**TASK**: Although the data below holds other lines too, output only those from the line with "(620, 315) = (685, 259): green" up to and including the line with "(393, 502) = (268, 402): pink", exactly as they appear.

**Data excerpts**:
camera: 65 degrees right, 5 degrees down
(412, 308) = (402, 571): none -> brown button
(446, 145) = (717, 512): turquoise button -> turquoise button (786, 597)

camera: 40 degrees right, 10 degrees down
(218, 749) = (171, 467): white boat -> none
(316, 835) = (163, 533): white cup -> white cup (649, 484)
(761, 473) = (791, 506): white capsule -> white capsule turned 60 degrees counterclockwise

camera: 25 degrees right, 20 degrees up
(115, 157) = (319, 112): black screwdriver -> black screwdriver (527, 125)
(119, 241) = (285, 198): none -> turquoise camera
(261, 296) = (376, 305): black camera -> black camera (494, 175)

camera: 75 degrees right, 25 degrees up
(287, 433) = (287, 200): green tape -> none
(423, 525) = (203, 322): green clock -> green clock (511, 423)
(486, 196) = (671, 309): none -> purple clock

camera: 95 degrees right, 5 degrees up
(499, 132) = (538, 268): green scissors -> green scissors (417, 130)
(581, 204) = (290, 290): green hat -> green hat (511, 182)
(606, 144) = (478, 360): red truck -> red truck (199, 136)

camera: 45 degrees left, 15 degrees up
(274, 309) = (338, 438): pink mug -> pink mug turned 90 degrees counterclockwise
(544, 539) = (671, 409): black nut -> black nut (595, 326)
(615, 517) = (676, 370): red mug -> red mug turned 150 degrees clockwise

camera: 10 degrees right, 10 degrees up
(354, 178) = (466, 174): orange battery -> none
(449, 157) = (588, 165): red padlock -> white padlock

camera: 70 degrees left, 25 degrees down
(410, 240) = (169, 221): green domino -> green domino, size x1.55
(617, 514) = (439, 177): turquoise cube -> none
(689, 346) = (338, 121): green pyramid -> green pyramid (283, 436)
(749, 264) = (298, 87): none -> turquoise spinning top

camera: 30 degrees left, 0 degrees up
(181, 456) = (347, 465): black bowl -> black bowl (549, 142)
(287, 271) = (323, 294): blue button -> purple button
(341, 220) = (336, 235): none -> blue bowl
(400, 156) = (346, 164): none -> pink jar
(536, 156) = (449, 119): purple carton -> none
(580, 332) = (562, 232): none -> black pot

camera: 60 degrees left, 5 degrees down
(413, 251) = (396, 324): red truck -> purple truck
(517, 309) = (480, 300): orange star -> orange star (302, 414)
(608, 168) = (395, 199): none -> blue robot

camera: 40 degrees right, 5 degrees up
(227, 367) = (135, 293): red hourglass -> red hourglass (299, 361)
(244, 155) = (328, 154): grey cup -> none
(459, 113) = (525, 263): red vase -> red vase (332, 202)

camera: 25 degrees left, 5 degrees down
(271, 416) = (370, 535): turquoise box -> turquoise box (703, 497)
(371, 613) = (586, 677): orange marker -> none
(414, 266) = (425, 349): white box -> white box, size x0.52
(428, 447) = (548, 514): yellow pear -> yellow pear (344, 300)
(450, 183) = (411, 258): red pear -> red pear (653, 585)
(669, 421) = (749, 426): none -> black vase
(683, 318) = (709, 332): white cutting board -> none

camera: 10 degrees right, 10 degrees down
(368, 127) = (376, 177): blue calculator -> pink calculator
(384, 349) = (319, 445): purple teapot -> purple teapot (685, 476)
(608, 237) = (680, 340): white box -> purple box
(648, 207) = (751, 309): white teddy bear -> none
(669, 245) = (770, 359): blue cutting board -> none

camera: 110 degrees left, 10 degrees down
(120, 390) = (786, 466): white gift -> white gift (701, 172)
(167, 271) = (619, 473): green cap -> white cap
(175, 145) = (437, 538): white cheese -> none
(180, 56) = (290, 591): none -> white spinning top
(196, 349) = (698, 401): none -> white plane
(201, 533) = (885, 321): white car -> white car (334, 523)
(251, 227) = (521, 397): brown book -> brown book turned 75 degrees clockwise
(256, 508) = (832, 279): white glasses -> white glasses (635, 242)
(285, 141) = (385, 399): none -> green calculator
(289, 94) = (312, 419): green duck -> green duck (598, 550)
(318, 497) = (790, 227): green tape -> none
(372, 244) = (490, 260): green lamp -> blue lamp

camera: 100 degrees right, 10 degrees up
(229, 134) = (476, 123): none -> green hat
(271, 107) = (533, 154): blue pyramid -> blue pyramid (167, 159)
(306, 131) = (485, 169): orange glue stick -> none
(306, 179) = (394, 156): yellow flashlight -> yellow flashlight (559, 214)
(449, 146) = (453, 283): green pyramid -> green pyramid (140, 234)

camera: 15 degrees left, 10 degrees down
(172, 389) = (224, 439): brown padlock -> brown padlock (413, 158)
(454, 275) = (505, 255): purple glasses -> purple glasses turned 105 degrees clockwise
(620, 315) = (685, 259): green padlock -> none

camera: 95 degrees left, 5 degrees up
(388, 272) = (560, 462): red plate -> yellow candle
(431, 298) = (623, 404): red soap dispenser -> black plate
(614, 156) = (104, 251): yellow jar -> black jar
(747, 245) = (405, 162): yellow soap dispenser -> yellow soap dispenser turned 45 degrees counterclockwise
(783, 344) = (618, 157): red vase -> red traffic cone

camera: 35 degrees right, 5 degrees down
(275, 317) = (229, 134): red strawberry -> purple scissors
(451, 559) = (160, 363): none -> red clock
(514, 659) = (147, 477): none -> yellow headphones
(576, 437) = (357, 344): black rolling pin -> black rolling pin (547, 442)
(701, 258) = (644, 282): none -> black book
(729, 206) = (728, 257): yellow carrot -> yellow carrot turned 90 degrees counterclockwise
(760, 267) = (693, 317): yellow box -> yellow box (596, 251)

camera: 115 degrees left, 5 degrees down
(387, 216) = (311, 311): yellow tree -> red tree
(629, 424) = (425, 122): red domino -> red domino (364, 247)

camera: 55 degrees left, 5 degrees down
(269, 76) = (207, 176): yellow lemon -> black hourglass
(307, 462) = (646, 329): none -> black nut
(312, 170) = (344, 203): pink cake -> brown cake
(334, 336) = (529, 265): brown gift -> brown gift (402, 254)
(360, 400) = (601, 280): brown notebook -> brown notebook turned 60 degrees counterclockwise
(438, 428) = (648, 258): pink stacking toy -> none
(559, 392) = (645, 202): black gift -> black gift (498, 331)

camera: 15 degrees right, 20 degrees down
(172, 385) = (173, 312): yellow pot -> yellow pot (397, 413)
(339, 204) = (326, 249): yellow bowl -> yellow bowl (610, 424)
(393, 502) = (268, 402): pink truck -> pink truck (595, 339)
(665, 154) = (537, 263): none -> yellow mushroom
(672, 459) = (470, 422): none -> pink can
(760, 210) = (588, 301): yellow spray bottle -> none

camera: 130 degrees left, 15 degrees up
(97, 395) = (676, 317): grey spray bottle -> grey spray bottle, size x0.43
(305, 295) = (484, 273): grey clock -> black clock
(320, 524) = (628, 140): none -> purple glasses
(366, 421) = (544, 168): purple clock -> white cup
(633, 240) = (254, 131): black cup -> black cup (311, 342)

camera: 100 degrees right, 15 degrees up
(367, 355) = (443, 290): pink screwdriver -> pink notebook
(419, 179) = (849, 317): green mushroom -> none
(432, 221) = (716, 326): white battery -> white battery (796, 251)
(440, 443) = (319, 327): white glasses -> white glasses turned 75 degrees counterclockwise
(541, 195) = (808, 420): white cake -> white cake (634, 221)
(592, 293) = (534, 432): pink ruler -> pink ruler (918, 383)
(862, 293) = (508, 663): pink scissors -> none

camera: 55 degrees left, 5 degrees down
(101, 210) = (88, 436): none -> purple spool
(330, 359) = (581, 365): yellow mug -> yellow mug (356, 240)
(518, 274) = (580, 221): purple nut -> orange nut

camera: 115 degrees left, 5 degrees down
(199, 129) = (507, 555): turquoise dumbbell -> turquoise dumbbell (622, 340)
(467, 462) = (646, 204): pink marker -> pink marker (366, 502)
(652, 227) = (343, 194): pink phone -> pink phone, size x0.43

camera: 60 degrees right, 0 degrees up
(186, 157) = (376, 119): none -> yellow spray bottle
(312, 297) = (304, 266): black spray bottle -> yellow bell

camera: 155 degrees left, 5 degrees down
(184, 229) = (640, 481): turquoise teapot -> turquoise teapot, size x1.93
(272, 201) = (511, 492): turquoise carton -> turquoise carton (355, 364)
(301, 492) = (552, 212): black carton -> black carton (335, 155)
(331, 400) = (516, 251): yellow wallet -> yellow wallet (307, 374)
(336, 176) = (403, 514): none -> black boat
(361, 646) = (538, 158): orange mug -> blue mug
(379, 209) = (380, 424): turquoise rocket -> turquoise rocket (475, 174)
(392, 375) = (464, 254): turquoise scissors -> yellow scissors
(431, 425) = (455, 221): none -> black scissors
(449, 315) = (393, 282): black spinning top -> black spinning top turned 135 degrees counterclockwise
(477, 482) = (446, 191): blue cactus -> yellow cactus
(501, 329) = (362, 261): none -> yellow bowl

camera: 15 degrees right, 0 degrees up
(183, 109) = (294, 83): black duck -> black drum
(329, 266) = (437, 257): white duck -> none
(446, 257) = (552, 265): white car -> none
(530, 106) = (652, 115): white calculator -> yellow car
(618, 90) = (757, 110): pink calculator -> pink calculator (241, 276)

**EXERCISE RESPONSE**:
(620, 315) = (685, 259): green padlock -> none

camera: 95 degrees left, 5 degrees up
(388, 272) = (560, 462): red plate -> yellow candle
(431, 298) = (623, 404): red soap dispenser -> black plate
(614, 156) = (104, 251): yellow jar -> black jar
(747, 245) = (405, 162): yellow soap dispenser -> yellow soap dispenser turned 45 degrees counterclockwise
(783, 344) = (618, 157): red vase -> red traffic cone

camera: 35 degrees right, 5 degrees down
(275, 317) = (229, 134): red strawberry -> purple scissors
(451, 559) = (160, 363): none -> red clock
(514, 659) = (147, 477): none -> yellow headphones
(576, 437) = (357, 344): black rolling pin -> black rolling pin (547, 442)
(701, 258) = (644, 282): none -> black book
(729, 206) = (728, 257): yellow carrot -> yellow carrot turned 90 degrees counterclockwise
(760, 267) = (693, 317): yellow box -> yellow box (596, 251)

camera: 115 degrees left, 5 degrees down
(387, 216) = (311, 311): yellow tree -> red tree
(629, 424) = (425, 122): red domino -> red domino (364, 247)

camera: 55 degrees left, 5 degrees down
(269, 76) = (207, 176): yellow lemon -> black hourglass
(307, 462) = (646, 329): none -> black nut
(312, 170) = (344, 203): pink cake -> brown cake
(334, 336) = (529, 265): brown gift -> brown gift (402, 254)
(360, 400) = (601, 280): brown notebook -> brown notebook turned 60 degrees counterclockwise
(438, 428) = (648, 258): pink stacking toy -> none
(559, 392) = (645, 202): black gift -> black gift (498, 331)

camera: 15 degrees right, 20 degrees down
(172, 385) = (173, 312): yellow pot -> yellow pot (397, 413)
(339, 204) = (326, 249): yellow bowl -> yellow bowl (610, 424)
(393, 502) = (268, 402): pink truck -> pink truck (595, 339)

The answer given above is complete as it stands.